▶ _PROBLEM REQUIREMENTS_: Each line below from the one containing "(315, 231) = (358, 135): turquoise" through the one containing "(638, 141) = (655, 263): red" is to be given again exactly, and no line outside that span.

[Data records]
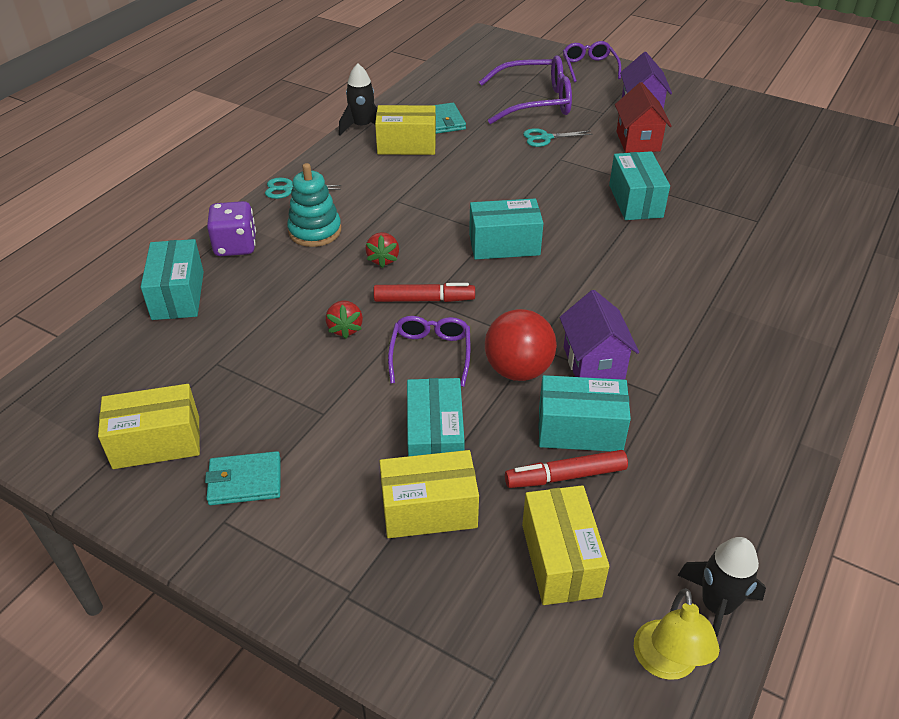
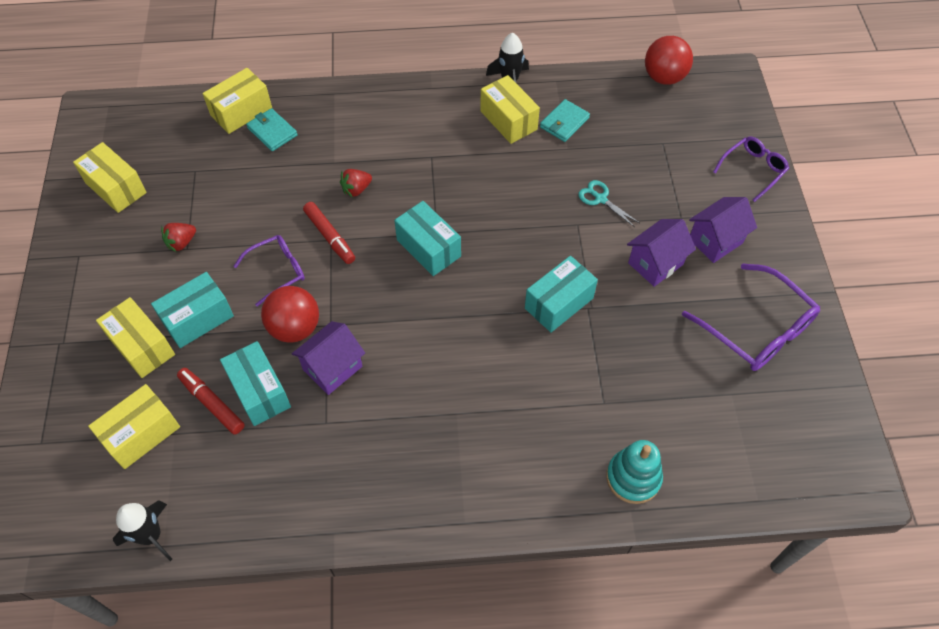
camera: 55 degrees right, 15 degrees up
(178, 295) = (241, 112): turquoise box -> yellow box
(235, 246) = (309, 105): purple dice -> none
(245, 481) = (112, 246): turquoise wallet -> turquoise wallet (272, 131)
(289, 189) = (394, 91): turquoise scissors -> none
(315, 231) = (358, 135): turquoise stacking toy -> turquoise stacking toy (633, 478)
(345, 328) = (270, 212): red strawberry -> red strawberry (181, 243)
(454, 62) = (664, 77): none -> red ball
(534, 102) = (651, 163): purple glasses -> purple glasses (756, 328)
(638, 141) = (655, 263): red house -> purple house
(666, 663) = (94, 525): yellow lamp -> none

▶ _WRITTEN SOLUTION_:
(315, 231) = (358, 135): turquoise stacking toy -> turquoise stacking toy (633, 478)
(345, 328) = (270, 212): red strawberry -> red strawberry (181, 243)
(454, 62) = (664, 77): none -> red ball
(534, 102) = (651, 163): purple glasses -> purple glasses (756, 328)
(638, 141) = (655, 263): red house -> purple house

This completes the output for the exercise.